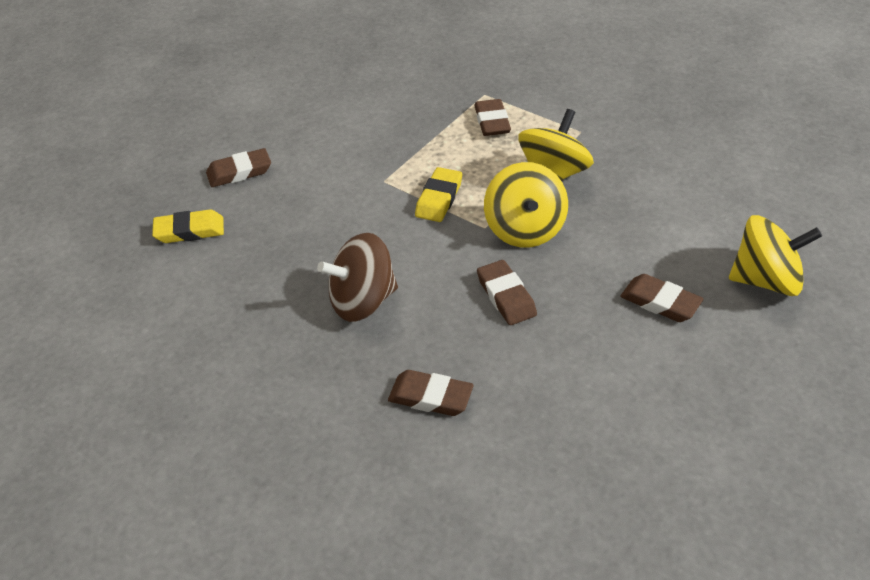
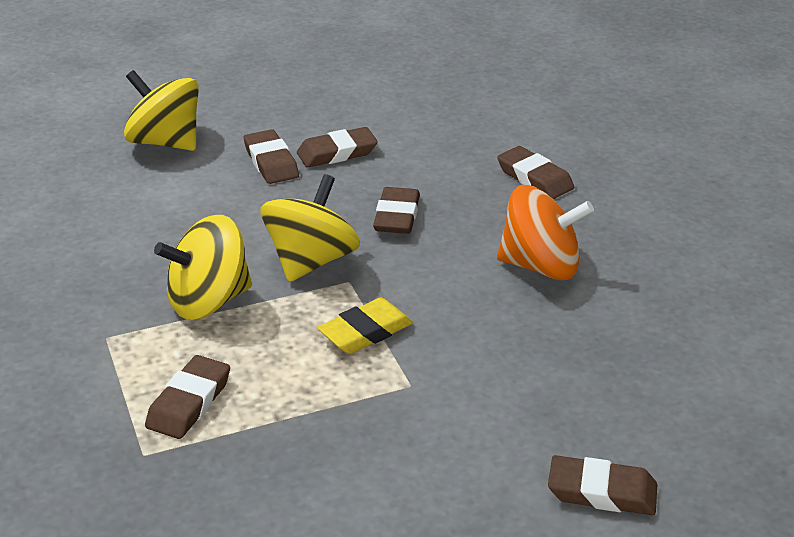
camera: 150 degrees left, 10 degrees down
(189, 230) = (710, 429): yellow eraser -> none
(362, 301) = (540, 266): brown spinning top -> orange spinning top
(622, 340) = (337, 153): none -> brown eraser

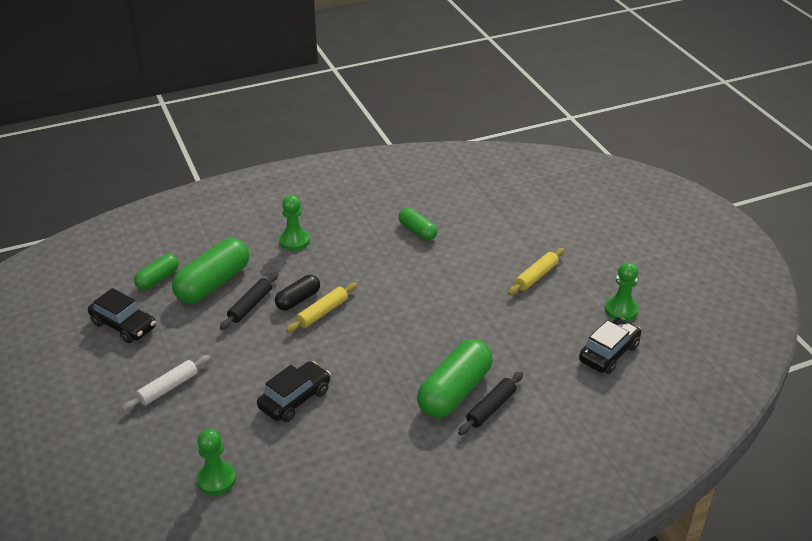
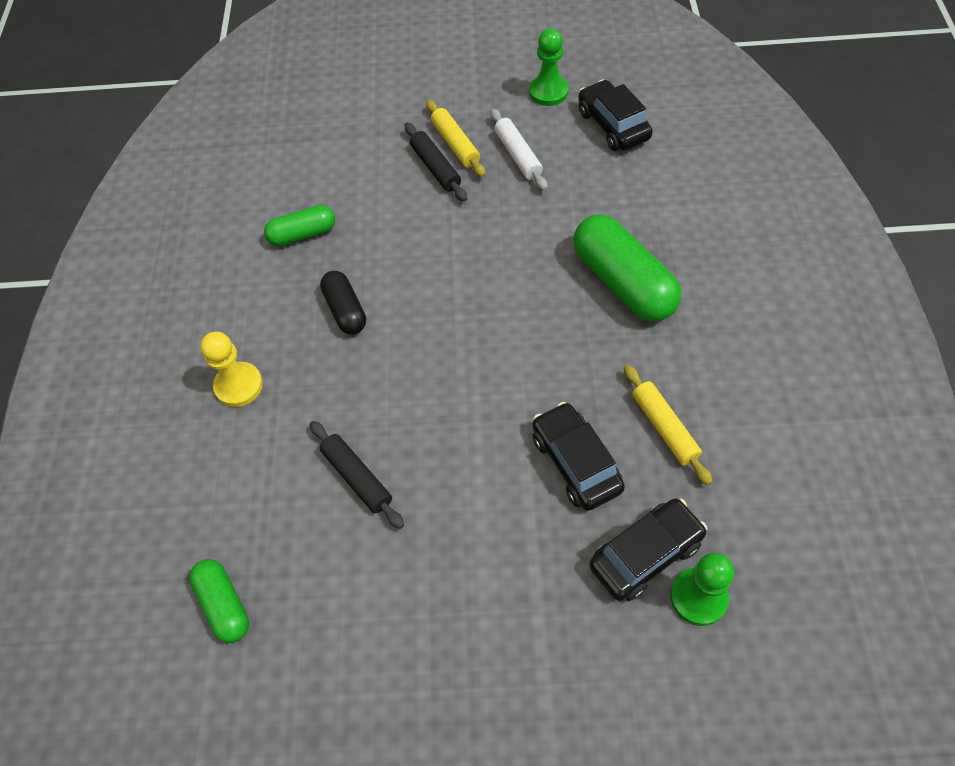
camera: 65 degrees left, 20 degrees up
(124, 325) = (315, 681): black car -> black car (645, 554)
(168, 388) = (492, 633): white rolling pin -> white rolling pin (518, 155)
(213, 283) = (279, 520): green capsule -> none
(294, 241) = (239, 385): green pawn -> yellow pawn
(298, 300) = (374, 412): black capsule -> black capsule (345, 310)
(322, 312) = (416, 387): yellow rolling pin -> yellow rolling pin (664, 428)
(491, 408) = (662, 256): black rolling pin -> black rolling pin (435, 168)

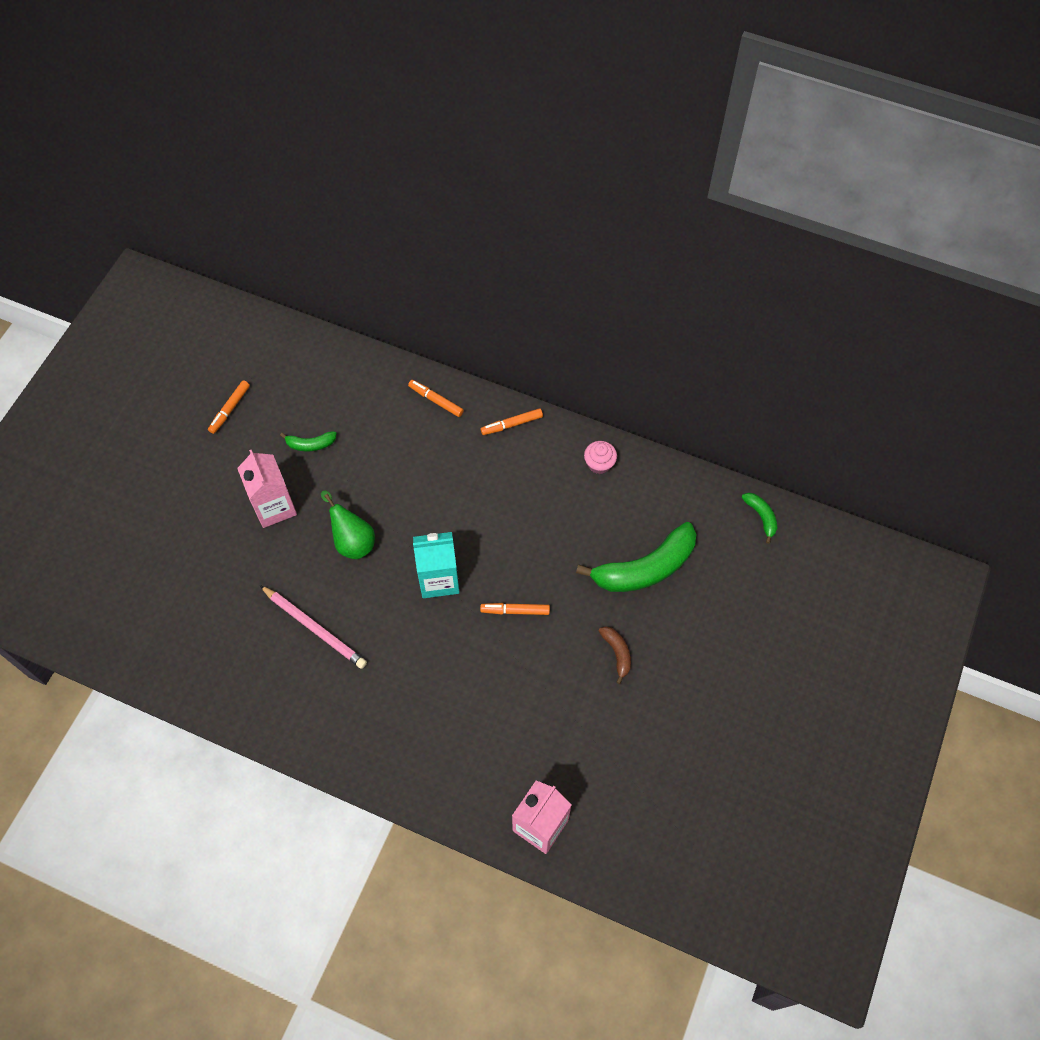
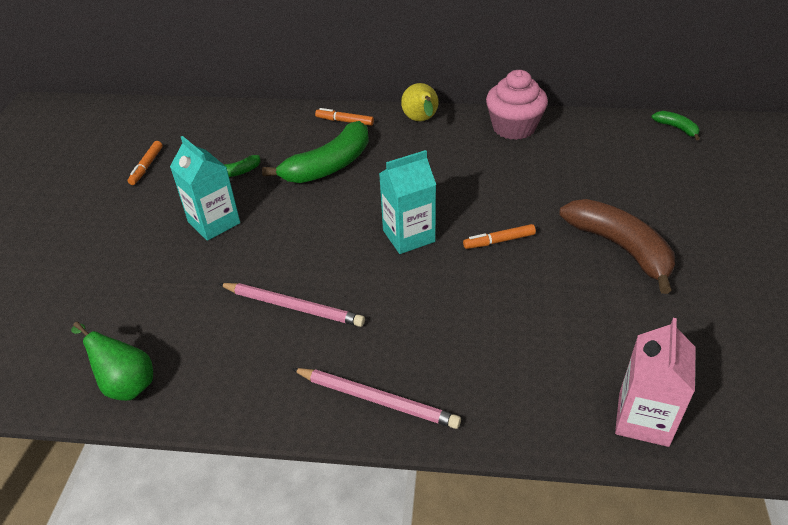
camera: 15 degrees left, 20 degrees down
(274, 507) = (214, 222): pink carton -> turquoise carton
(350, 741) = (377, 399): none -> pink pencil
(352, 541) = (306, 229): green pear -> green pear (126, 384)
(512, 424) = (421, 121): orange marker -> yellow pear
(599, 464) = (514, 127): pink cupcake -> pink cupcake, size x1.91
(617, 653) = (620, 248): brown banana -> brown banana, size x2.17
(645, 568) = (602, 182): green banana -> green banana (329, 166)

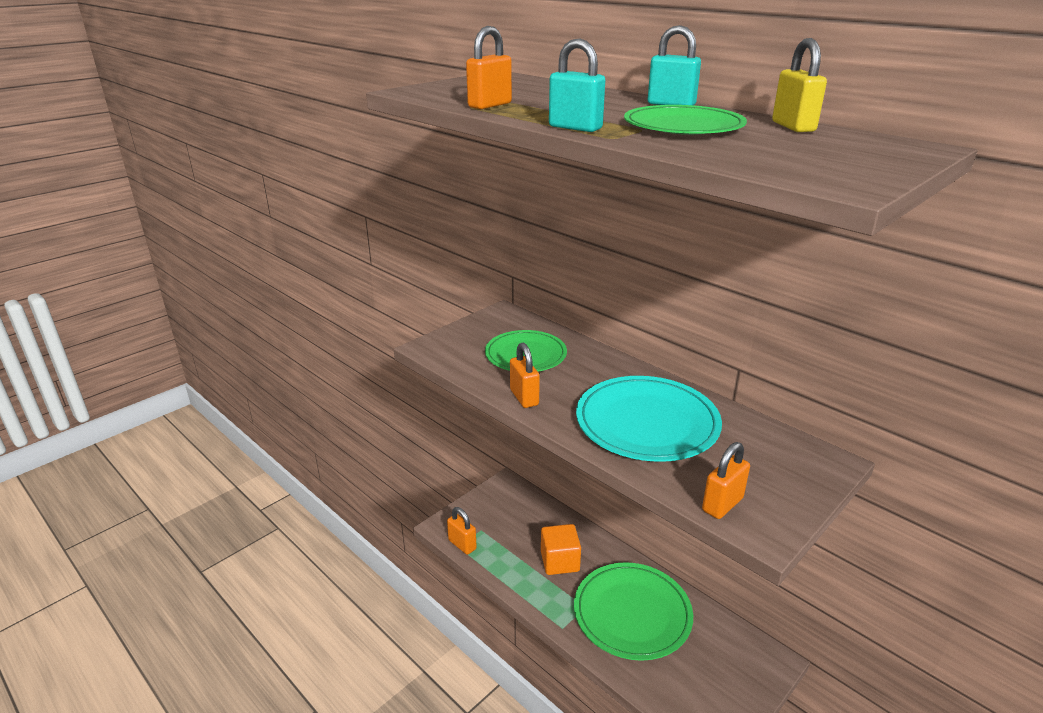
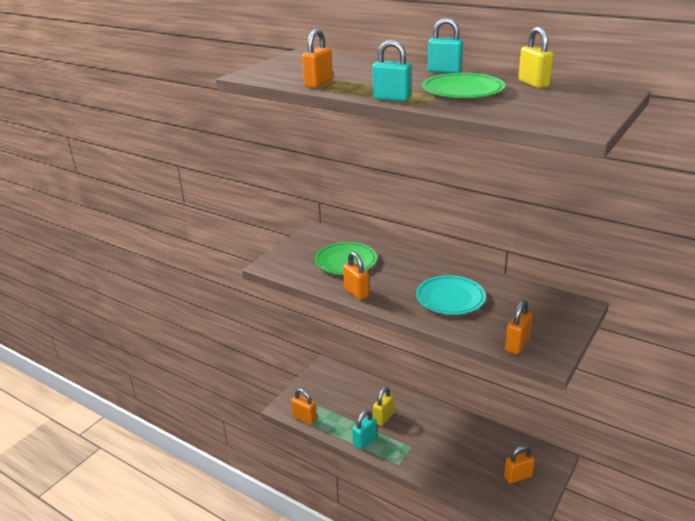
camera: 10 degrees left, 0 degrees up
(527, 588) = (364, 441): none -> turquoise padlock
(560, 561) = (383, 417): orange cube -> yellow padlock
(632, 613) = (447, 445): green plate -> none
(647, 423) = (450, 298): turquoise plate -> turquoise plate, size x0.67
(717, 676) = (518, 476): none -> orange padlock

• Task description: Reproduce the listing above exactly, without a single picture.

• Output of the task:
camera: 150 degrees left, 10 degrees down
(189, 230) = (710, 429): yellow eraser -> none
(362, 301) = (540, 266): brown spinning top -> orange spinning top
(622, 340) = (337, 153): none -> brown eraser

camera: 65 degrees left, 20 degrees up
(124, 325) = (315, 681): black car -> black car (645, 554)
(168, 388) = (492, 633): white rolling pin -> white rolling pin (518, 155)
(213, 283) = (279, 520): green capsule -> none
(294, 241) = (239, 385): green pawn -> yellow pawn
(298, 300) = (374, 412): black capsule -> black capsule (345, 310)
(322, 312) = (416, 387): yellow rolling pin -> yellow rolling pin (664, 428)
(491, 408) = (662, 256): black rolling pin -> black rolling pin (435, 168)

camera: 15 degrees left, 20 degrees down
(274, 507) = (214, 222): pink carton -> turquoise carton
(350, 741) = (377, 399): none -> pink pencil
(352, 541) = (306, 229): green pear -> green pear (126, 384)
(512, 424) = (421, 121): orange marker -> yellow pear
(599, 464) = (514, 127): pink cupcake -> pink cupcake, size x1.91
(617, 653) = (620, 248): brown banana -> brown banana, size x2.17
(645, 568) = (602, 182): green banana -> green banana (329, 166)

camera: 10 degrees left, 0 degrees up
(527, 588) = (364, 441): none -> turquoise padlock
(560, 561) = (383, 417): orange cube -> yellow padlock
(632, 613) = (447, 445): green plate -> none
(647, 423) = (450, 298): turquoise plate -> turquoise plate, size x0.67
(717, 676) = (518, 476): none -> orange padlock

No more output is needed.